Record set »
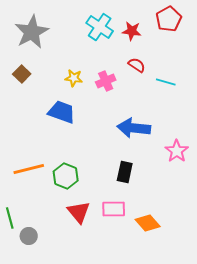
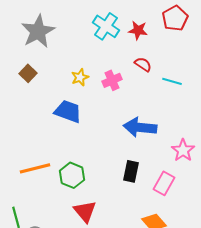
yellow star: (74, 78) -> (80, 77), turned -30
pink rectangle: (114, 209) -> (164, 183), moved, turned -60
...
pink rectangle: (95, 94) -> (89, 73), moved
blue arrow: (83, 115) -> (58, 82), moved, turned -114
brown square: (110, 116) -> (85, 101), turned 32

Task item » Please copy out each line of the listing above that contains the string "turned".

Task solution »
yellow star: (74, 78) -> (80, 77), turned -30
pink rectangle: (114, 209) -> (164, 183), moved, turned -60
blue arrow: (83, 115) -> (58, 82), moved, turned -114
brown square: (110, 116) -> (85, 101), turned 32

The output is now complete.